§ Requirement:
Could you copy the records below exactly, keeping none of the images?

§ Given records:
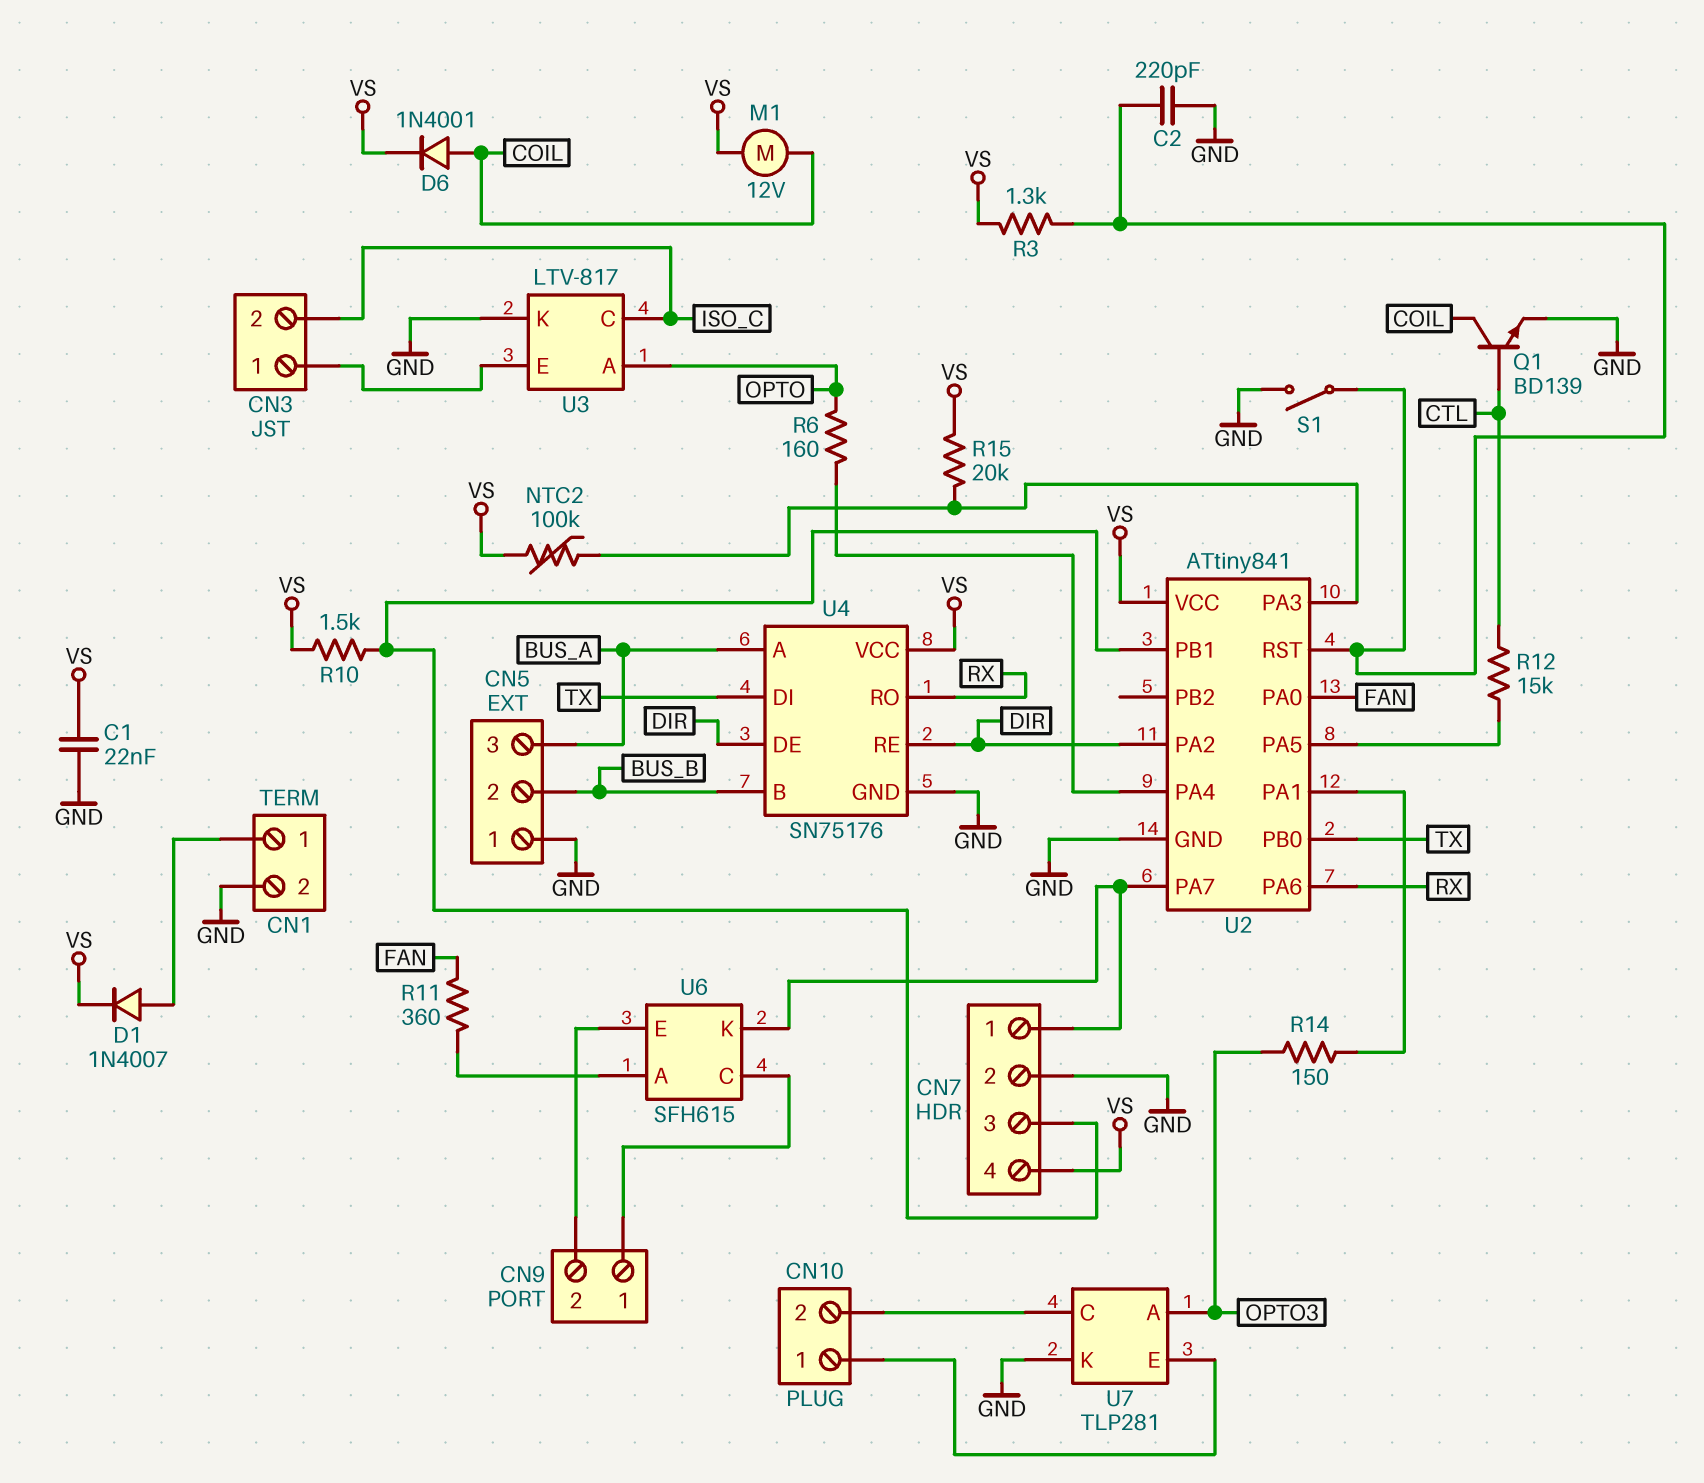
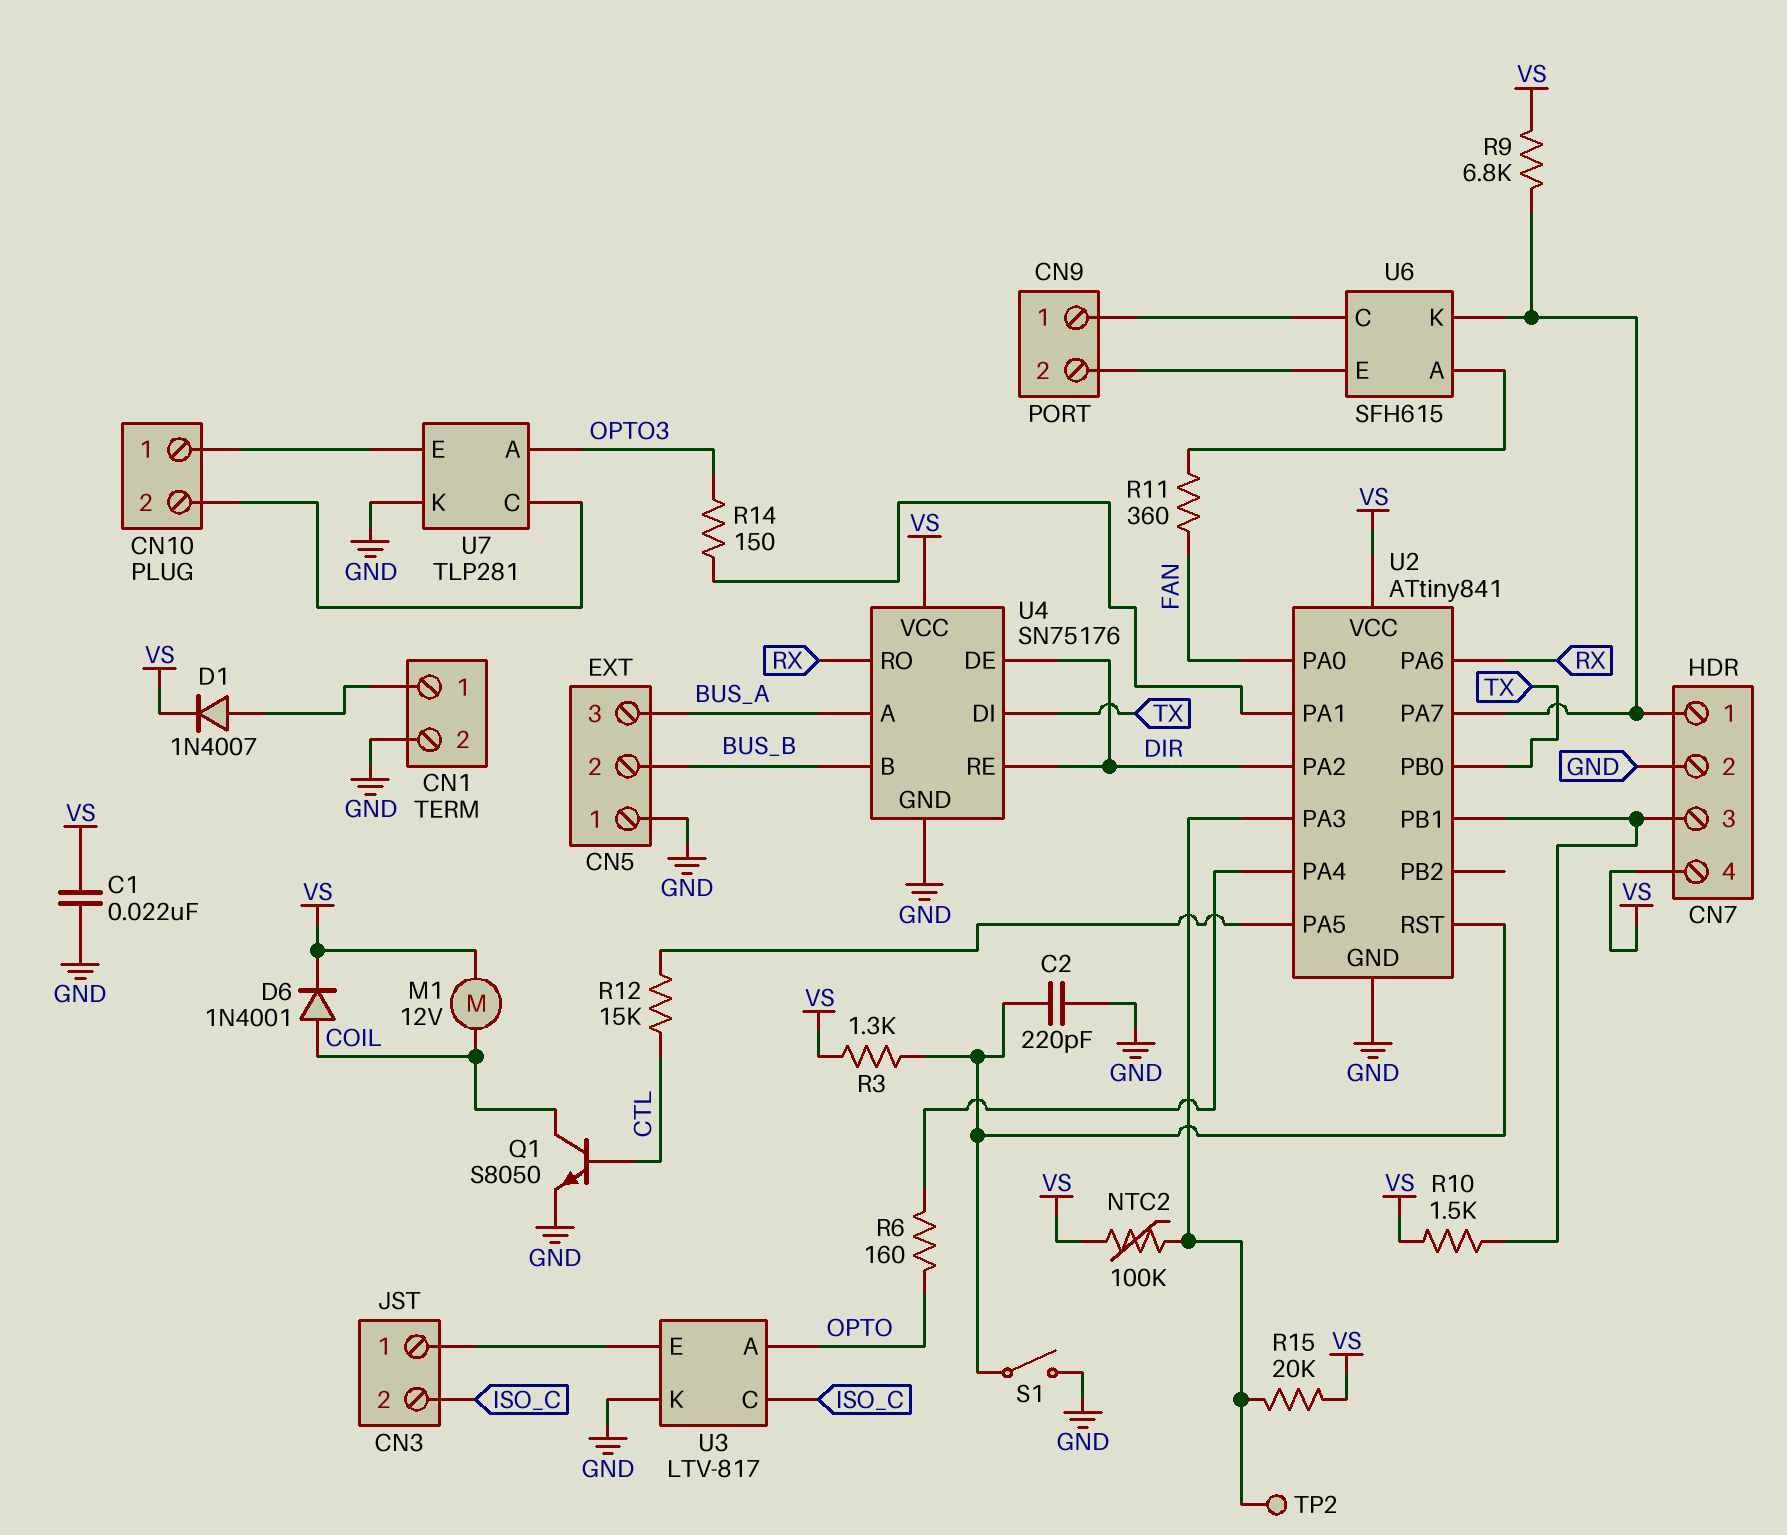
Q1: NPN BD139 (B CTL, C COIL, E GND) -> NPN S8050 (B CTL, C COIL, E GND)
R9: none -> 6.8k (CN7/1, VS)
TP2: none -> test point (U2/PA3)

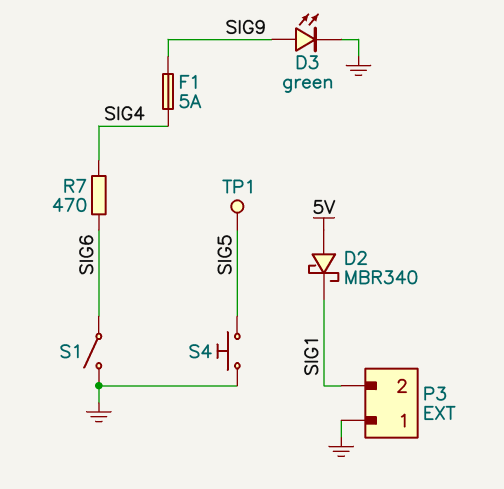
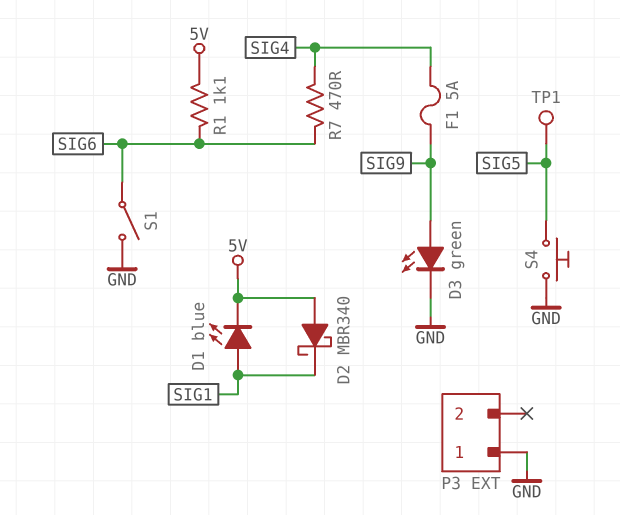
D1: none -> LED blue (A SIG1, K 5V)
P3 pin 2: SIG1 -> none
R1: none -> 1.1k (5V, SIG6)

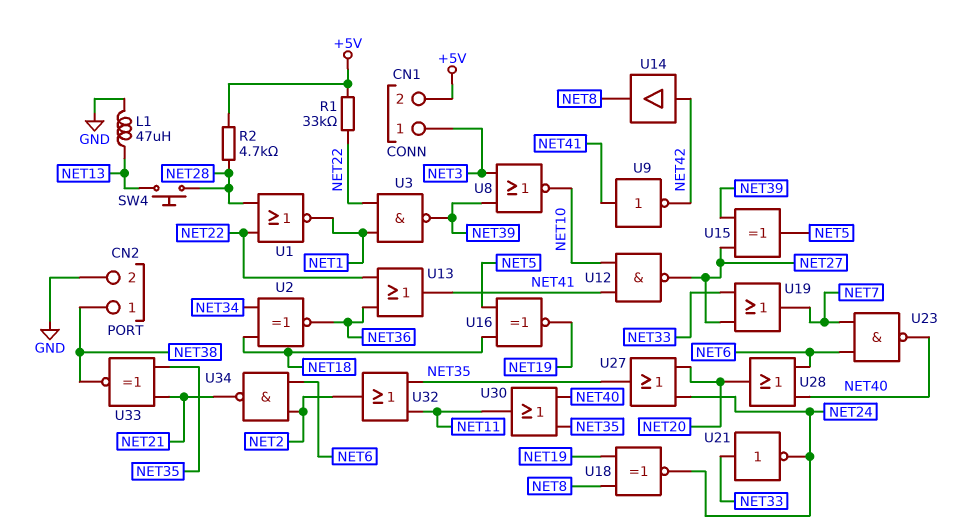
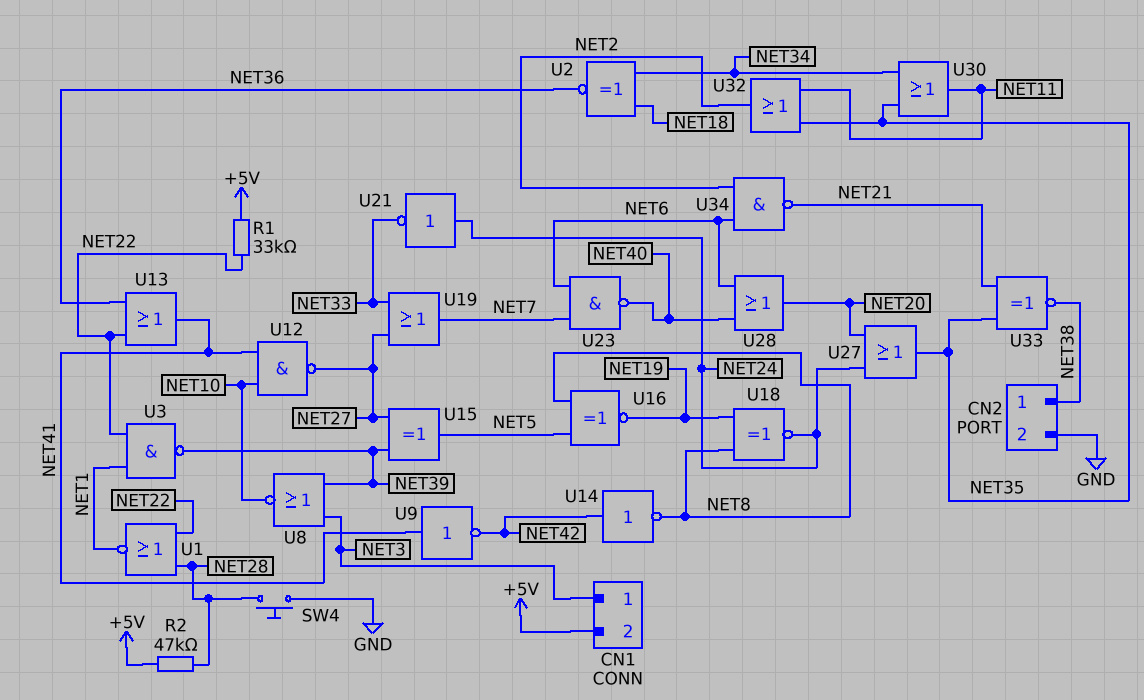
L1: 47uH (GND, NET13) -> none
R2: 4.7k (+5V, NET28) -> 47k (+5V, NET28)
SW4: button (NET13, NET28) -> button (GND, NET28)
U14: buffer (in NET42, out NET8) -> NOT (in NET42, out NET8)
U16: XNOR (in NET5, in NET18, out NET19) -> XNOR (in NET5, in NET8, out NET19)
U21: NOT (in NET33, out NET24) -> NOT (in NET24, out NET33)
U30: OR (in NET35, in NET40, out NET11) -> OR (in NET34, in NET35, out NET11)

§ Result of the task:
Q1: NPN BD139 (B CTL, C COIL, E GND) -> NPN S8050 (B CTL, C COIL, E GND)
R9: none -> 6.8k (CN7/1, VS)
TP2: none -> test point (U2/PA3)

D1: none -> LED blue (A SIG1, K 5V)
P3 pin 2: SIG1 -> none
R1: none -> 1.1k (5V, SIG6)

L1: 47uH (GND, NET13) -> none
R2: 4.7k (+5V, NET28) -> 47k (+5V, NET28)
SW4: button (NET13, NET28) -> button (GND, NET28)
U14: buffer (in NET42, out NET8) -> NOT (in NET42, out NET8)
U16: XNOR (in NET5, in NET18, out NET19) -> XNOR (in NET5, in NET8, out NET19)
U21: NOT (in NET33, out NET24) -> NOT (in NET24, out NET33)
U30: OR (in NET35, in NET40, out NET11) -> OR (in NET34, in NET35, out NET11)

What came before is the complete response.